◆ TASK ITEM:
What you return should be exactly the lines from the one containing "(172, 298) = (409, 452): green" down to the final line of the listing, with nothing else.

◆ SUPPLIED MATERIAL:
···

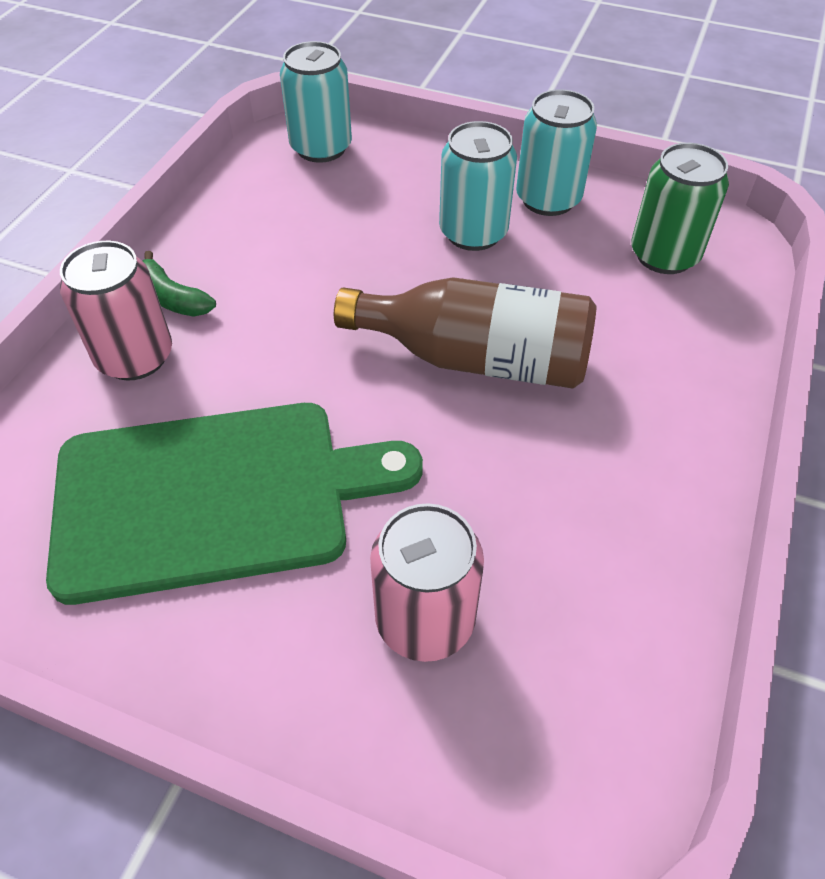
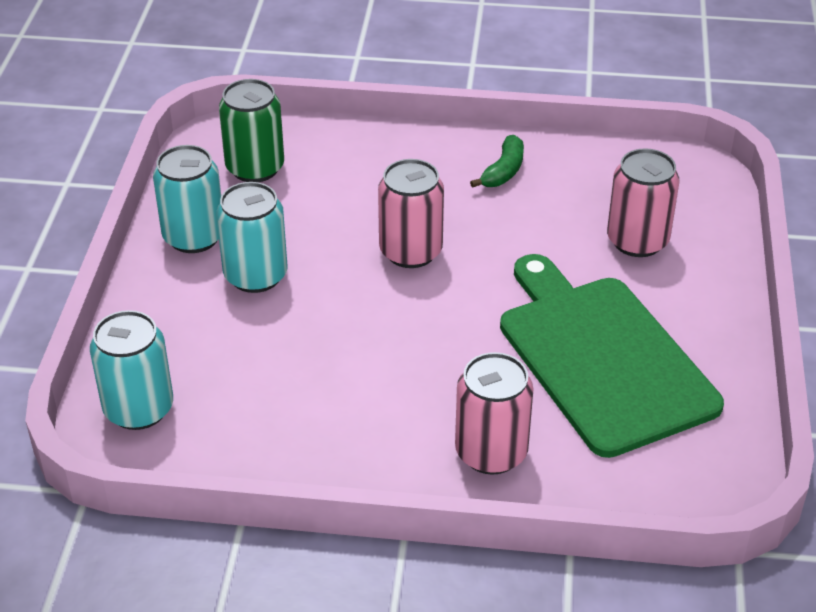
camera: 105 degrees left, 10 degrees down
(172, 298) = (409, 452): green banana -> green banana (503, 171)
(476, 358) = (410, 251): brown bottle -> pink can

···

◆ SOLUTION FOR THIS EXERCISE:
(172, 298) = (409, 452): green banana -> green banana (503, 171)
(476, 358) = (410, 251): brown bottle -> pink can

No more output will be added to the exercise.